Nothing should be left out: write out the whole listing exactly.

### Exercise data
== == ==

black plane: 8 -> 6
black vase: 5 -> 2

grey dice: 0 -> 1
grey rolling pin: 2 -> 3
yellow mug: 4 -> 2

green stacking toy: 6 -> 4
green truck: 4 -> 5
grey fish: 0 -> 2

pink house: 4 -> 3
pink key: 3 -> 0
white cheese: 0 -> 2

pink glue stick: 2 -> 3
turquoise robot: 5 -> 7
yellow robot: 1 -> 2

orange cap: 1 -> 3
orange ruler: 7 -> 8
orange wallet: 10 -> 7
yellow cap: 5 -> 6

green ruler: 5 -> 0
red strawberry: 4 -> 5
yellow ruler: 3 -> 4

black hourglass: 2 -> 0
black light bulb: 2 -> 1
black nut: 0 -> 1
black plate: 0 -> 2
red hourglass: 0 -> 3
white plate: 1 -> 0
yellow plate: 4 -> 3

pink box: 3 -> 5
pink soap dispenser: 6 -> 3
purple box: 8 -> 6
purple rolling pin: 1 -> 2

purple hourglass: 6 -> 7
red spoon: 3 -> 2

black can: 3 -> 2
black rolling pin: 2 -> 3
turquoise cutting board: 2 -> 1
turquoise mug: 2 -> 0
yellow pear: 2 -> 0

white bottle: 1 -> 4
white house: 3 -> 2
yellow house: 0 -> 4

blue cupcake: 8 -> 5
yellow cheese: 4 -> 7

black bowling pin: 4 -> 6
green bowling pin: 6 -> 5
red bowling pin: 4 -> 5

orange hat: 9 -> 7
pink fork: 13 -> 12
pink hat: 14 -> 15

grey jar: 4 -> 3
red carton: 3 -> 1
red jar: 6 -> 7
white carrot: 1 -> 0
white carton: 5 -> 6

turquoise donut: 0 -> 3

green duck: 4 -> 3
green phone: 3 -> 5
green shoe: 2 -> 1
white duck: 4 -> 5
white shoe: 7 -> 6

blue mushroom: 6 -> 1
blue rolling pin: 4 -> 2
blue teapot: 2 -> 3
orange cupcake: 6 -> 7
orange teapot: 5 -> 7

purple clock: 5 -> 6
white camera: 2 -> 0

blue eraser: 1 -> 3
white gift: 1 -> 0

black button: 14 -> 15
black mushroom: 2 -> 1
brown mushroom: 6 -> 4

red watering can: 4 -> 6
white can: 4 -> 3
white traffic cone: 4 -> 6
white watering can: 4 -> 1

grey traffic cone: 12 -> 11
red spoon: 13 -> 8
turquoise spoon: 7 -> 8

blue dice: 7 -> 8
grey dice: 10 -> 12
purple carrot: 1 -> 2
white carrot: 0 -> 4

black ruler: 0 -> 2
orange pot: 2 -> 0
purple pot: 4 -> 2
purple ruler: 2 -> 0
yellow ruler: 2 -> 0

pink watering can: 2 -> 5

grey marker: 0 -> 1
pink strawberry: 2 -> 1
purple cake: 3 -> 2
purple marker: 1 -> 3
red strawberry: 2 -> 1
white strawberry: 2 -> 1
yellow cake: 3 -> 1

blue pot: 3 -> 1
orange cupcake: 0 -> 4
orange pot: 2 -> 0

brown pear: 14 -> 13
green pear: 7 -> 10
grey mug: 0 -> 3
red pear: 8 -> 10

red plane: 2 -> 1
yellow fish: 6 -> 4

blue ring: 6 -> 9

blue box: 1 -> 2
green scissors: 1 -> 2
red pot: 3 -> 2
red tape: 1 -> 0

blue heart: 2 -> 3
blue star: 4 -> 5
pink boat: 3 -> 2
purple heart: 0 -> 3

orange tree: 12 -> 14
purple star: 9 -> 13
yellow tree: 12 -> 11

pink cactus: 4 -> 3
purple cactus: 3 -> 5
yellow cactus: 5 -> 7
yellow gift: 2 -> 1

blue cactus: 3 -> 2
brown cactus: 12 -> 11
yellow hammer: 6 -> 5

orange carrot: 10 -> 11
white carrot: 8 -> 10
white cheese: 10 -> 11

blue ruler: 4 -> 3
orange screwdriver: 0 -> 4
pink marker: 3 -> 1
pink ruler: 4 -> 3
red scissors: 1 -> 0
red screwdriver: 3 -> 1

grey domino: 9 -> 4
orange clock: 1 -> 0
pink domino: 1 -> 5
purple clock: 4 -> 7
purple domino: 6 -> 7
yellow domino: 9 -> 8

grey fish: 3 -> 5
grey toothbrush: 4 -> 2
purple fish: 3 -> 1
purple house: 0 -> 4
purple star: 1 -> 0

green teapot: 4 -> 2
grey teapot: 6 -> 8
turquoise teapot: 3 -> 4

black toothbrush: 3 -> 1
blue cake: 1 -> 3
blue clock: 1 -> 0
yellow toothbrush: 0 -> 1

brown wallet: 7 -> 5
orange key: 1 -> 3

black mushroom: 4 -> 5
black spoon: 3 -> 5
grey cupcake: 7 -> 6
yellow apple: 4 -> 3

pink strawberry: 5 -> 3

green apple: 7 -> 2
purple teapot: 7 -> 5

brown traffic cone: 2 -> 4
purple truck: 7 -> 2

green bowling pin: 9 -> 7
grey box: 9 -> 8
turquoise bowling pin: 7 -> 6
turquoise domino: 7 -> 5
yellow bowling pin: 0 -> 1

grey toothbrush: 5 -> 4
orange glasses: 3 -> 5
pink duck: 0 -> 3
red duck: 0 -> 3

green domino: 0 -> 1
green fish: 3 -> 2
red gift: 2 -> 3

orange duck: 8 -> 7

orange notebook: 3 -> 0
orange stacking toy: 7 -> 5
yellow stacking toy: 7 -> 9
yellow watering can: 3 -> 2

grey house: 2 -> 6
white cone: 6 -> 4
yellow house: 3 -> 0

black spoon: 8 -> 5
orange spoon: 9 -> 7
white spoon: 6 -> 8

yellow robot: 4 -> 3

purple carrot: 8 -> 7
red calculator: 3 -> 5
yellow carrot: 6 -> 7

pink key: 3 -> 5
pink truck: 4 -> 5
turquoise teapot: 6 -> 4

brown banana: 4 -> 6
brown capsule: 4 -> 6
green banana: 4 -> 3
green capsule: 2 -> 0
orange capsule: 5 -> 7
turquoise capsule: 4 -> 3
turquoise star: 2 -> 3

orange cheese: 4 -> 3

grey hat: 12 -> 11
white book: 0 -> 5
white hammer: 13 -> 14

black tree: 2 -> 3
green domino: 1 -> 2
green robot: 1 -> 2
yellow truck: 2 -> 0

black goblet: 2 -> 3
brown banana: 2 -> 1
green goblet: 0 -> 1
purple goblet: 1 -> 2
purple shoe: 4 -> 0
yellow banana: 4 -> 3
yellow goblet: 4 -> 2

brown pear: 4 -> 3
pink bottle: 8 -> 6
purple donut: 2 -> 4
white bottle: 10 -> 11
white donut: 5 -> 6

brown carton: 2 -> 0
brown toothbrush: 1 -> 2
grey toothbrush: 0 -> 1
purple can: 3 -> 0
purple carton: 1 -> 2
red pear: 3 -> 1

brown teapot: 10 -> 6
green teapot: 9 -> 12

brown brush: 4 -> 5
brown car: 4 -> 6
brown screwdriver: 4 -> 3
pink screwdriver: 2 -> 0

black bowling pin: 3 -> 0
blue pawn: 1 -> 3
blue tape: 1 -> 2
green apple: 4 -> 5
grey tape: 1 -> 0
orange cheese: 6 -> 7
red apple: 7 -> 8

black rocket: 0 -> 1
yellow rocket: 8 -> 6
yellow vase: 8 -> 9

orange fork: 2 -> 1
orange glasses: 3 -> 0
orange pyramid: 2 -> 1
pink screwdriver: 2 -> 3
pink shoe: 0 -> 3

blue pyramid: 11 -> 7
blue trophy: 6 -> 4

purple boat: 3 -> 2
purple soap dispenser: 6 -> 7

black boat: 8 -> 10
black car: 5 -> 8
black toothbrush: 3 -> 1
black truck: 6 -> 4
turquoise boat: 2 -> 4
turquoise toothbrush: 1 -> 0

== == ==

### Response
black plane: 8 -> 6
black vase: 5 -> 2

grey dice: 0 -> 1
grey rolling pin: 2 -> 3
yellow mug: 4 -> 2

green stacking toy: 6 -> 4
green truck: 4 -> 5
grey fish: 0 -> 2

pink house: 4 -> 3
pink key: 3 -> 0
white cheese: 0 -> 2

pink glue stick: 2 -> 3
turquoise robot: 5 -> 7
yellow robot: 1 -> 2

orange cap: 1 -> 3
orange ruler: 7 -> 8
orange wallet: 10 -> 7
yellow cap: 5 -> 6

green ruler: 5 -> 0
red strawberry: 4 -> 5
yellow ruler: 3 -> 4

black hourglass: 2 -> 0
black light bulb: 2 -> 1
black nut: 0 -> 1
black plate: 0 -> 2
red hourglass: 0 -> 3
white plate: 1 -> 0
yellow plate: 4 -> 3

pink box: 3 -> 5
pink soap dispenser: 6 -> 3
purple box: 8 -> 6
purple rolling pin: 1 -> 2

purple hourglass: 6 -> 7
red spoon: 3 -> 2

black can: 3 -> 2
black rolling pin: 2 -> 3
turquoise cutting board: 2 -> 1
turquoise mug: 2 -> 0
yellow pear: 2 -> 0

white bottle: 1 -> 4
white house: 3 -> 2
yellow house: 0 -> 4

blue cupcake: 8 -> 5
yellow cheese: 4 -> 7

black bowling pin: 4 -> 6
green bowling pin: 6 -> 5
red bowling pin: 4 -> 5

orange hat: 9 -> 7
pink fork: 13 -> 12
pink hat: 14 -> 15

grey jar: 4 -> 3
red carton: 3 -> 1
red jar: 6 -> 7
white carrot: 1 -> 0
white carton: 5 -> 6

turquoise donut: 0 -> 3

green duck: 4 -> 3
green phone: 3 -> 5
green shoe: 2 -> 1
white duck: 4 -> 5
white shoe: 7 -> 6

blue mushroom: 6 -> 1
blue rolling pin: 4 -> 2
blue teapot: 2 -> 3
orange cupcake: 6 -> 7
orange teapot: 5 -> 7

purple clock: 5 -> 6
white camera: 2 -> 0

blue eraser: 1 -> 3
white gift: 1 -> 0

black button: 14 -> 15
black mushroom: 2 -> 1
brown mushroom: 6 -> 4

red watering can: 4 -> 6
white can: 4 -> 3
white traffic cone: 4 -> 6
white watering can: 4 -> 1

grey traffic cone: 12 -> 11
red spoon: 13 -> 8
turquoise spoon: 7 -> 8

blue dice: 7 -> 8
grey dice: 10 -> 12
purple carrot: 1 -> 2
white carrot: 0 -> 4

black ruler: 0 -> 2
orange pot: 2 -> 0
purple pot: 4 -> 2
purple ruler: 2 -> 0
yellow ruler: 2 -> 0

pink watering can: 2 -> 5

grey marker: 0 -> 1
pink strawberry: 2 -> 1
purple cake: 3 -> 2
purple marker: 1 -> 3
red strawberry: 2 -> 1
white strawberry: 2 -> 1
yellow cake: 3 -> 1

blue pot: 3 -> 1
orange cupcake: 0 -> 4
orange pot: 2 -> 0

brown pear: 14 -> 13
green pear: 7 -> 10
grey mug: 0 -> 3
red pear: 8 -> 10

red plane: 2 -> 1
yellow fish: 6 -> 4

blue ring: 6 -> 9

blue box: 1 -> 2
green scissors: 1 -> 2
red pot: 3 -> 2
red tape: 1 -> 0

blue heart: 2 -> 3
blue star: 4 -> 5
pink boat: 3 -> 2
purple heart: 0 -> 3

orange tree: 12 -> 14
purple star: 9 -> 13
yellow tree: 12 -> 11

pink cactus: 4 -> 3
purple cactus: 3 -> 5
yellow cactus: 5 -> 7
yellow gift: 2 -> 1

blue cactus: 3 -> 2
brown cactus: 12 -> 11
yellow hammer: 6 -> 5

orange carrot: 10 -> 11
white carrot: 8 -> 10
white cheese: 10 -> 11

blue ruler: 4 -> 3
orange screwdriver: 0 -> 4
pink marker: 3 -> 1
pink ruler: 4 -> 3
red scissors: 1 -> 0
red screwdriver: 3 -> 1

grey domino: 9 -> 4
orange clock: 1 -> 0
pink domino: 1 -> 5
purple clock: 4 -> 7
purple domino: 6 -> 7
yellow domino: 9 -> 8

grey fish: 3 -> 5
grey toothbrush: 4 -> 2
purple fish: 3 -> 1
purple house: 0 -> 4
purple star: 1 -> 0

green teapot: 4 -> 2
grey teapot: 6 -> 8
turquoise teapot: 3 -> 4

black toothbrush: 3 -> 1
blue cake: 1 -> 3
blue clock: 1 -> 0
yellow toothbrush: 0 -> 1

brown wallet: 7 -> 5
orange key: 1 -> 3

black mushroom: 4 -> 5
black spoon: 3 -> 5
grey cupcake: 7 -> 6
yellow apple: 4 -> 3

pink strawberry: 5 -> 3

green apple: 7 -> 2
purple teapot: 7 -> 5

brown traffic cone: 2 -> 4
purple truck: 7 -> 2

green bowling pin: 9 -> 7
grey box: 9 -> 8
turquoise bowling pin: 7 -> 6
turquoise domino: 7 -> 5
yellow bowling pin: 0 -> 1

grey toothbrush: 5 -> 4
orange glasses: 3 -> 5
pink duck: 0 -> 3
red duck: 0 -> 3

green domino: 0 -> 1
green fish: 3 -> 2
red gift: 2 -> 3

orange duck: 8 -> 7

orange notebook: 3 -> 0
orange stacking toy: 7 -> 5
yellow stacking toy: 7 -> 9
yellow watering can: 3 -> 2

grey house: 2 -> 6
white cone: 6 -> 4
yellow house: 3 -> 0

black spoon: 8 -> 5
orange spoon: 9 -> 7
white spoon: 6 -> 8

yellow robot: 4 -> 3

purple carrot: 8 -> 7
red calculator: 3 -> 5
yellow carrot: 6 -> 7

pink key: 3 -> 5
pink truck: 4 -> 5
turquoise teapot: 6 -> 4

brown banana: 4 -> 6
brown capsule: 4 -> 6
green banana: 4 -> 3
green capsule: 2 -> 0
orange capsule: 5 -> 7
turquoise capsule: 4 -> 3
turquoise star: 2 -> 3

orange cheese: 4 -> 3

grey hat: 12 -> 11
white book: 0 -> 5
white hammer: 13 -> 14

black tree: 2 -> 3
green domino: 1 -> 2
green robot: 1 -> 2
yellow truck: 2 -> 0

black goblet: 2 -> 3
brown banana: 2 -> 1
green goblet: 0 -> 1
purple goblet: 1 -> 2
purple shoe: 4 -> 0
yellow banana: 4 -> 3
yellow goblet: 4 -> 2

brown pear: 4 -> 3
pink bottle: 8 -> 6
purple donut: 2 -> 4
white bottle: 10 -> 11
white donut: 5 -> 6

brown carton: 2 -> 0
brown toothbrush: 1 -> 2
grey toothbrush: 0 -> 1
purple can: 3 -> 0
purple carton: 1 -> 2
red pear: 3 -> 1

brown teapot: 10 -> 6
green teapot: 9 -> 12

brown brush: 4 -> 5
brown car: 4 -> 6
brown screwdriver: 4 -> 3
pink screwdriver: 2 -> 0

black bowling pin: 3 -> 0
blue pawn: 1 -> 3
blue tape: 1 -> 2
green apple: 4 -> 5
grey tape: 1 -> 0
orange cheese: 6 -> 7
red apple: 7 -> 8

black rocket: 0 -> 1
yellow rocket: 8 -> 6
yellow vase: 8 -> 9

orange fork: 2 -> 1
orange glasses: 3 -> 0
orange pyramid: 2 -> 1
pink screwdriver: 2 -> 3
pink shoe: 0 -> 3

blue pyramid: 11 -> 7
blue trophy: 6 -> 4

purple boat: 3 -> 2
purple soap dispenser: 6 -> 7

black boat: 8 -> 10
black car: 5 -> 8
black toothbrush: 3 -> 1
black truck: 6 -> 4
turquoise boat: 2 -> 4
turquoise toothbrush: 1 -> 0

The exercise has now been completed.